Object state change records
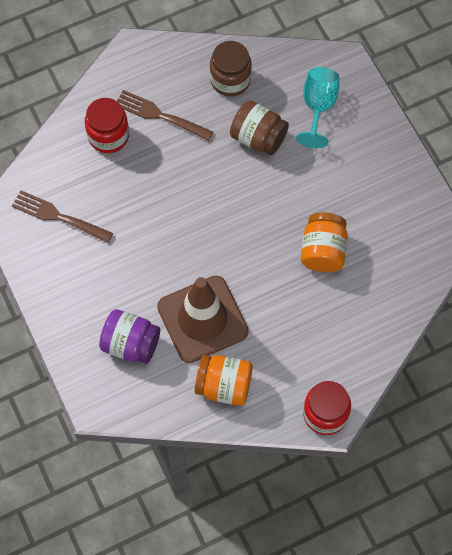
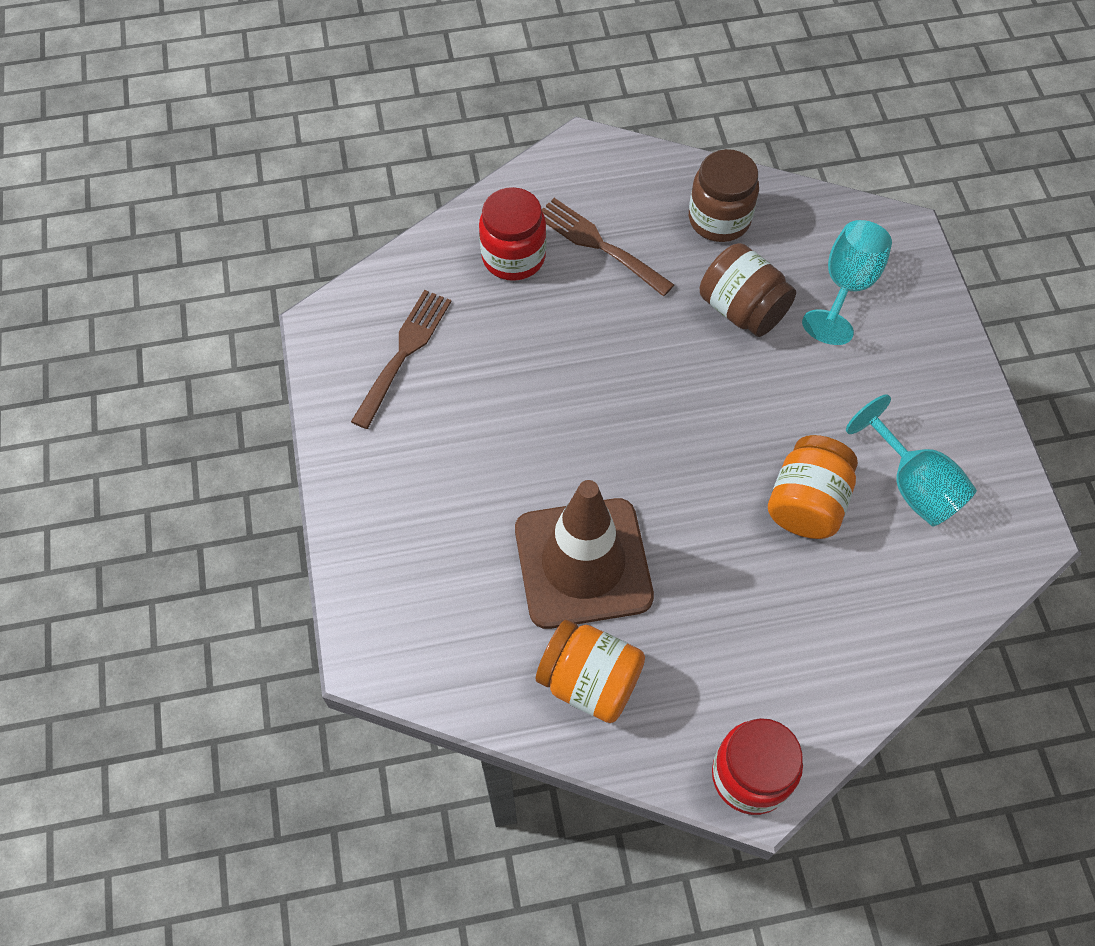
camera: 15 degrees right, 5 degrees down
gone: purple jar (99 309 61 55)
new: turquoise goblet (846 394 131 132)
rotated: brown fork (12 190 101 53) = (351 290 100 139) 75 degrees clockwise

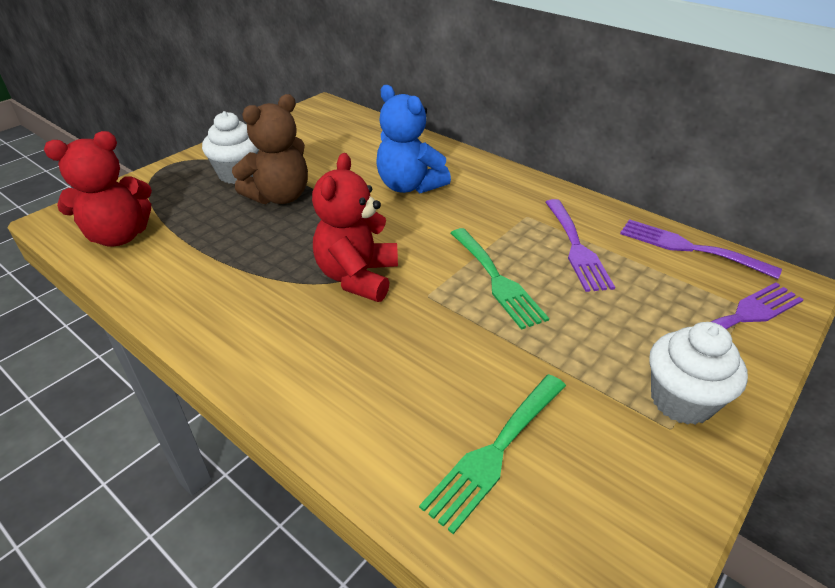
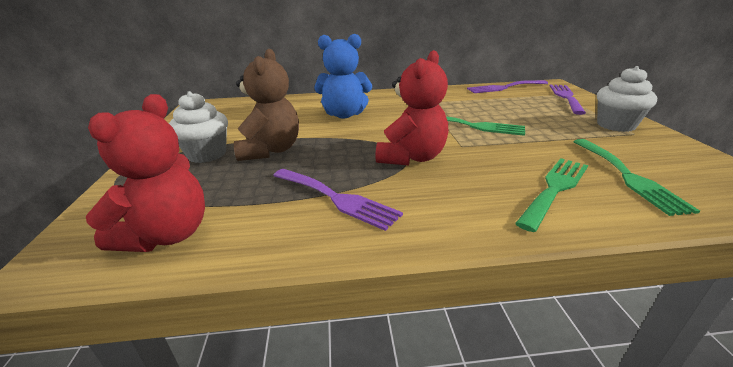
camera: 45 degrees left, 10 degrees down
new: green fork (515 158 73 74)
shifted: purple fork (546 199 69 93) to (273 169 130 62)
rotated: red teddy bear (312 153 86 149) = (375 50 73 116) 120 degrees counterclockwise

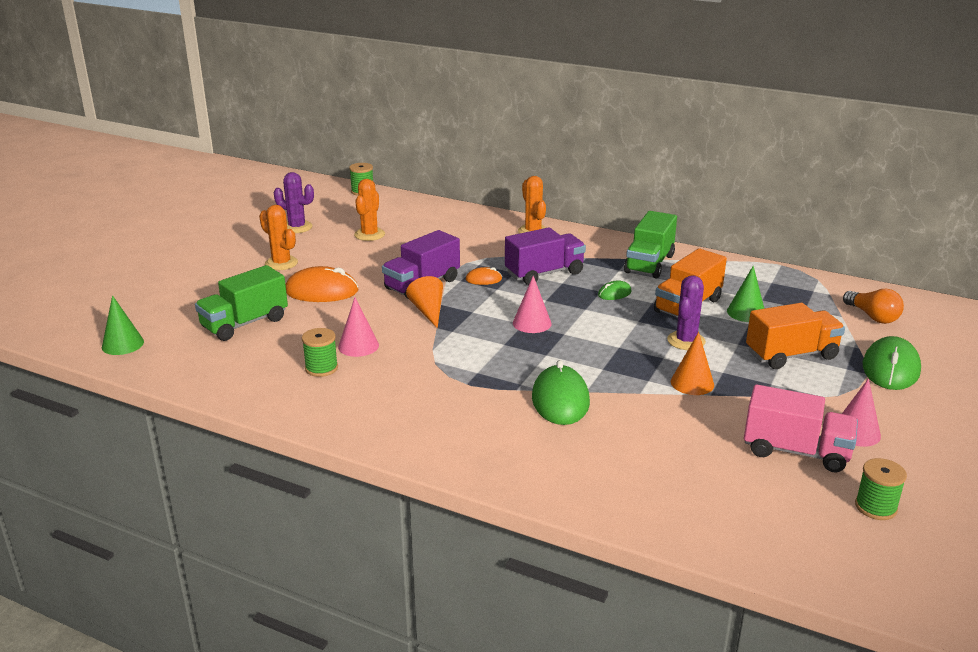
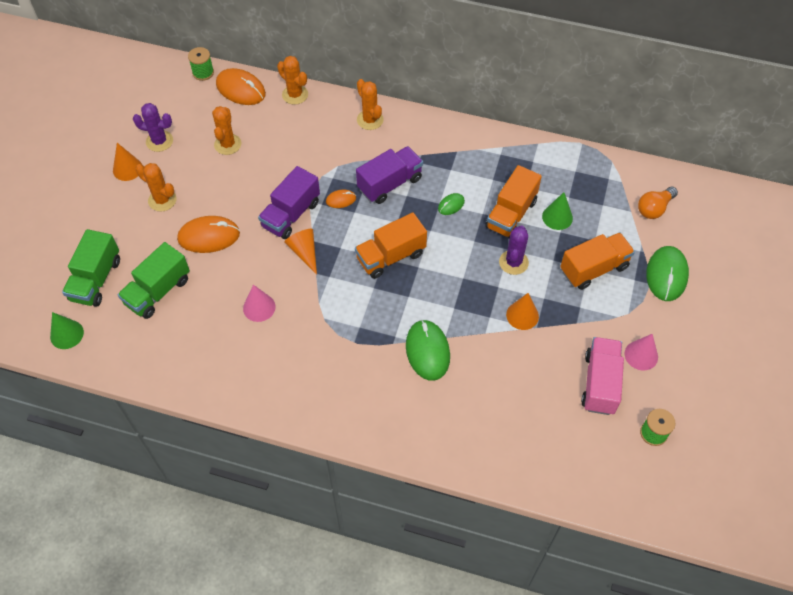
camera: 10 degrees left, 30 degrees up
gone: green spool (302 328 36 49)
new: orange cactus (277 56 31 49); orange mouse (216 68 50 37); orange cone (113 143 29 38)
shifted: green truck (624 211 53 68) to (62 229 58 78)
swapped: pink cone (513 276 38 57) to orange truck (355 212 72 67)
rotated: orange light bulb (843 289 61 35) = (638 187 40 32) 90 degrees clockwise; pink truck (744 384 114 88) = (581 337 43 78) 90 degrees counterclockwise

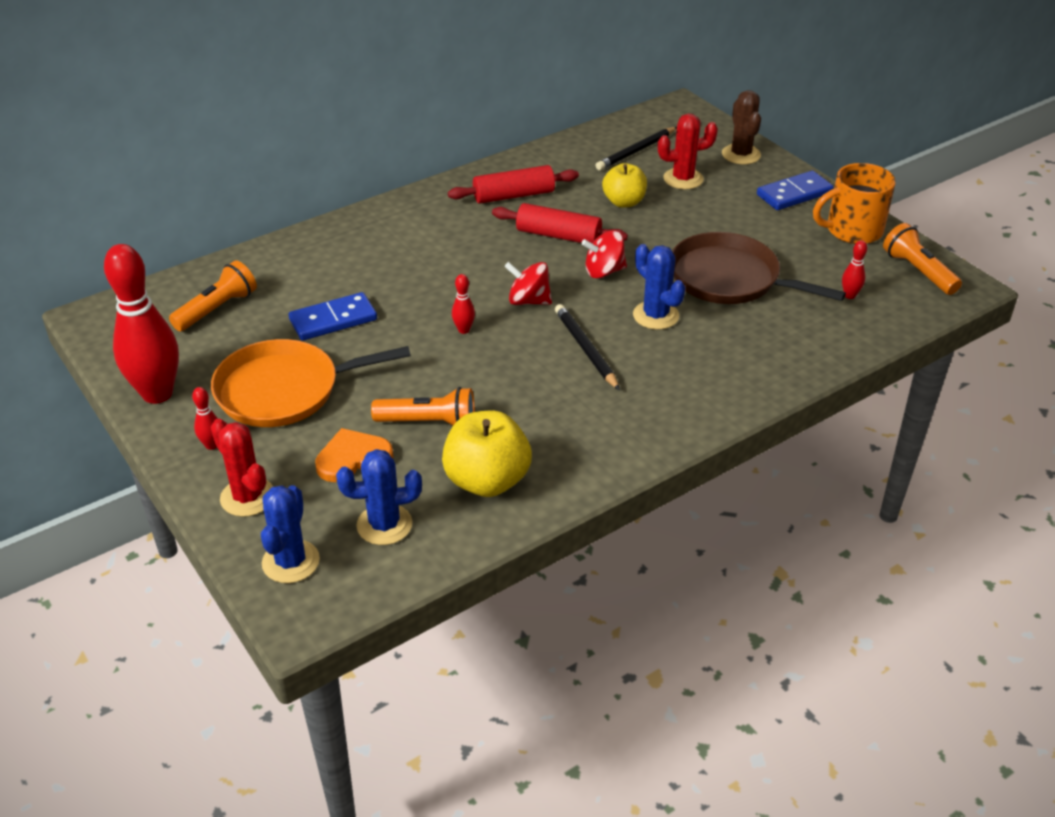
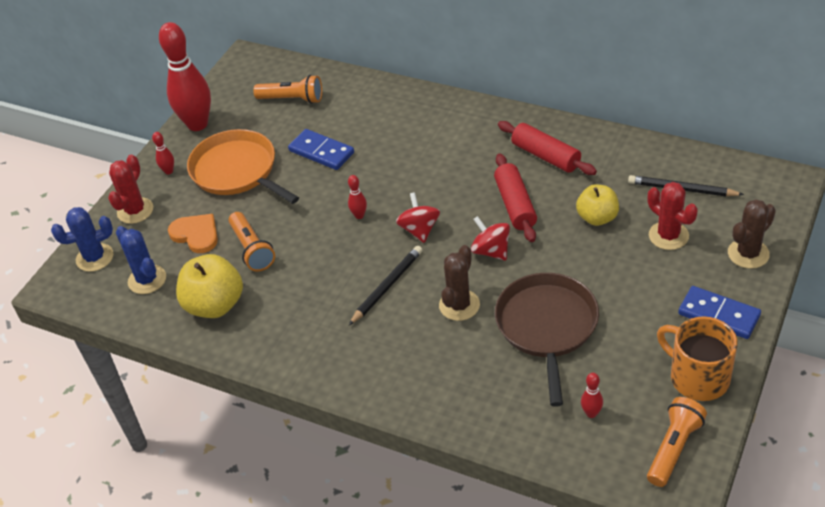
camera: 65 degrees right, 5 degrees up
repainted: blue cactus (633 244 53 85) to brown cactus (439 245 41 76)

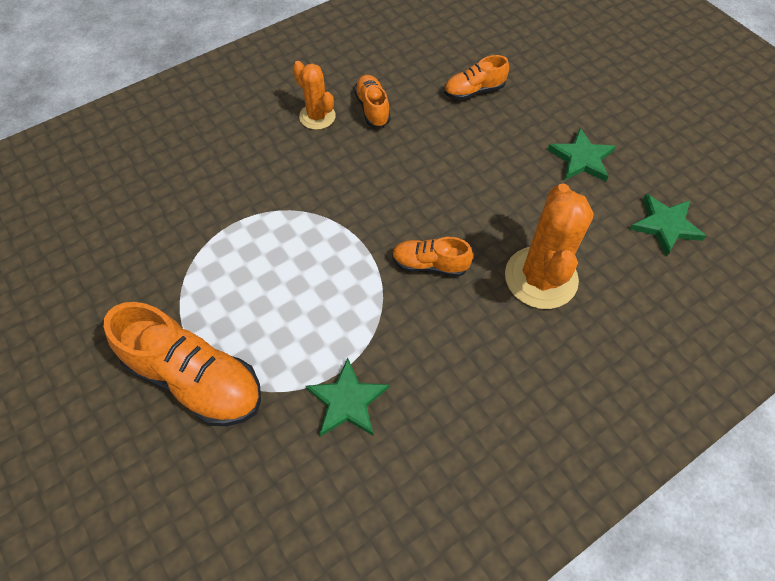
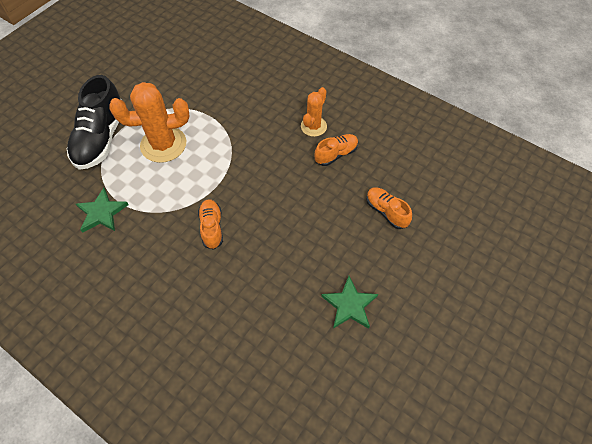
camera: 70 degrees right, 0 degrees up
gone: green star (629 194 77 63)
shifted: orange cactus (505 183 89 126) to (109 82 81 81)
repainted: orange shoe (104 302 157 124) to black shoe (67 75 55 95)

Task to carry out ▸
Before copying the data, remove the pictures. Then repeat the rest exactly.

Result of this task ▸
camera: 15 degrees right, 5 degrees down
gone: purple jar (99 309 61 55)
new: turquoise goblet (846 394 131 132)
rotated: brown fork (12 190 101 53) = (351 290 100 139) 75 degrees clockwise

camera: 45 degrees left, 10 degrees down
new: green fork (515 158 73 74)
shifted: purple fork (546 199 69 93) to (273 169 130 62)
rotated: red teddy bear (312 153 86 149) = (375 50 73 116) 120 degrees counterclockwise

camera: 10 degrees left, 30 degrees up
gone: green spool (302 328 36 49)
new: orange cactus (277 56 31 49); orange mouse (216 68 50 37); orange cone (113 143 29 38)
shifted: green truck (624 211 53 68) to (62 229 58 78)
swapped: pink cone (513 276 38 57) to orange truck (355 212 72 67)
rotated: orange light bulb (843 289 61 35) = (638 187 40 32) 90 degrees clockwise; pink truck (744 384 114 88) = (581 337 43 78) 90 degrees counterclockwise

camera: 65 degrees right, 5 degrees up
repainted: blue cactus (633 244 53 85) to brown cactus (439 245 41 76)

camera: 70 degrees right, 0 degrees up
gone: green star (629 194 77 63)
shifted: orange cactus (505 183 89 126) to (109 82 81 81)
repainted: orange shoe (104 302 157 124) to black shoe (67 75 55 95)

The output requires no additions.